[Data excerpts]
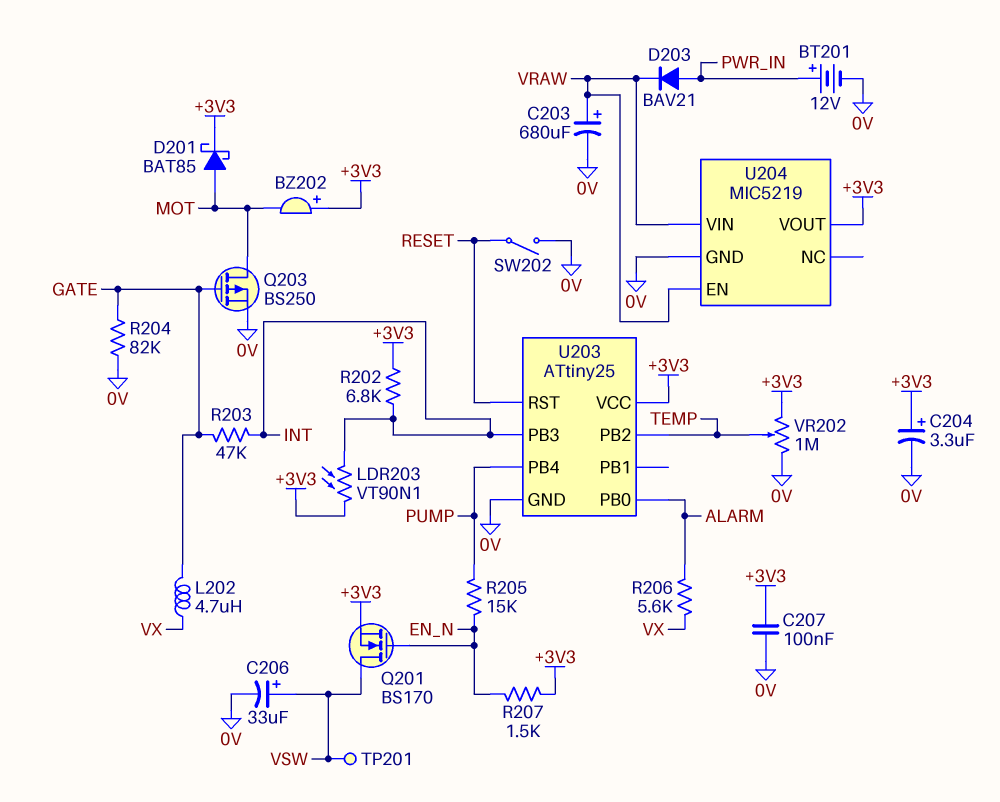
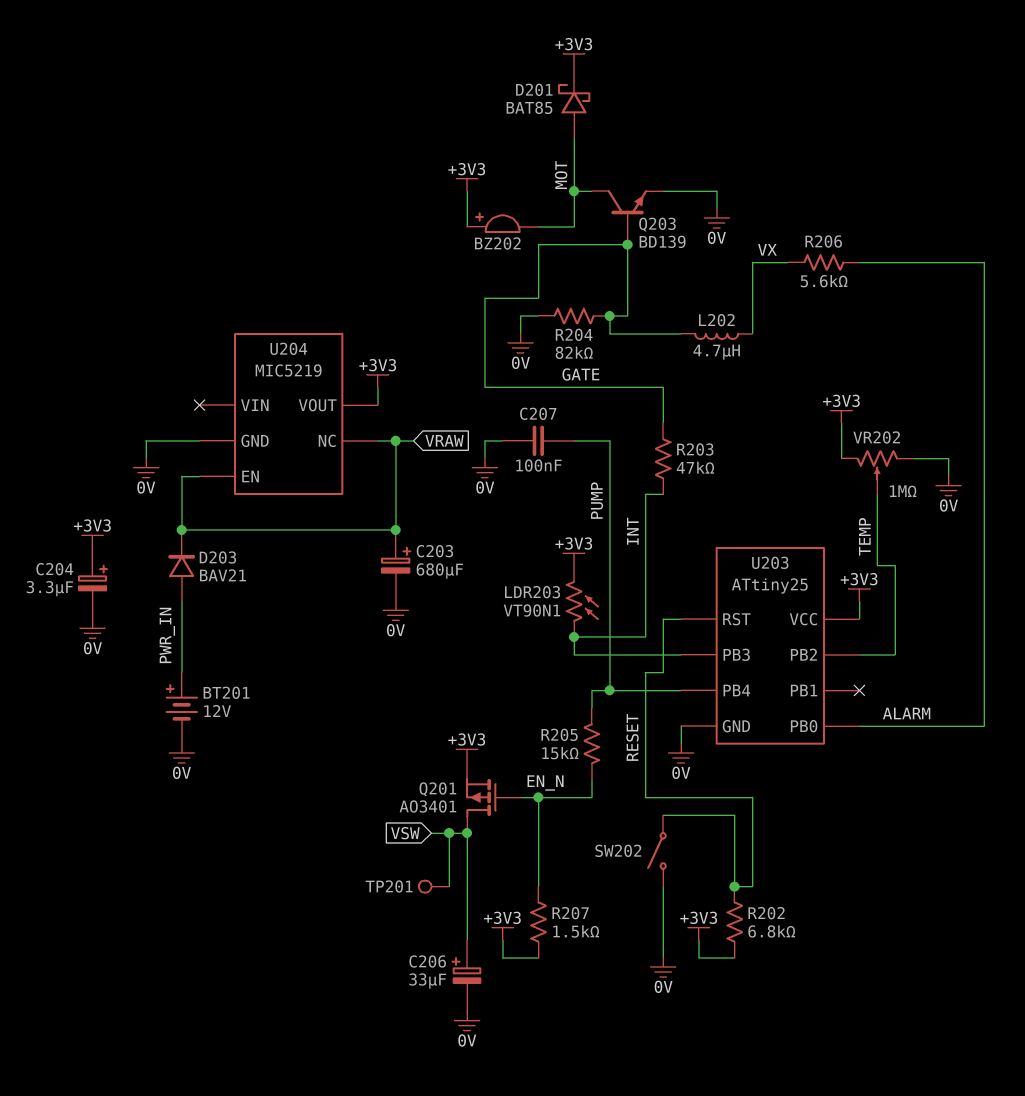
C207: 100nF (+3V3, 0V) -> 100nF (0V, PUMP)
Q201: NMOS BS170 (G EN_N, D VSW, S +3V3) -> PMOS AO3401 (G EN_N, D VSW, S +3V3)
Q203: PMOS BS250 (G GATE, D MOT, S 0V) -> NPN BD139 (B GATE, C MOT, E 0V)
R202: 6.8k (+3V3, INT) -> 6.8k (+3V3, RESET)
U204 pin NC: none -> VRAW
U204 pin VIN: VRAW -> none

- Activity
Could you repeat all of the data exactly, minus the pictures?

- Solution to this exercise
C207: 100nF (+3V3, 0V) -> 100nF (0V, PUMP)
Q201: NMOS BS170 (G EN_N, D VSW, S +3V3) -> PMOS AO3401 (G EN_N, D VSW, S +3V3)
Q203: PMOS BS250 (G GATE, D MOT, S 0V) -> NPN BD139 (B GATE, C MOT, E 0V)
R202: 6.8k (+3V3, INT) -> 6.8k (+3V3, RESET)
U204 pin NC: none -> VRAW
U204 pin VIN: VRAW -> none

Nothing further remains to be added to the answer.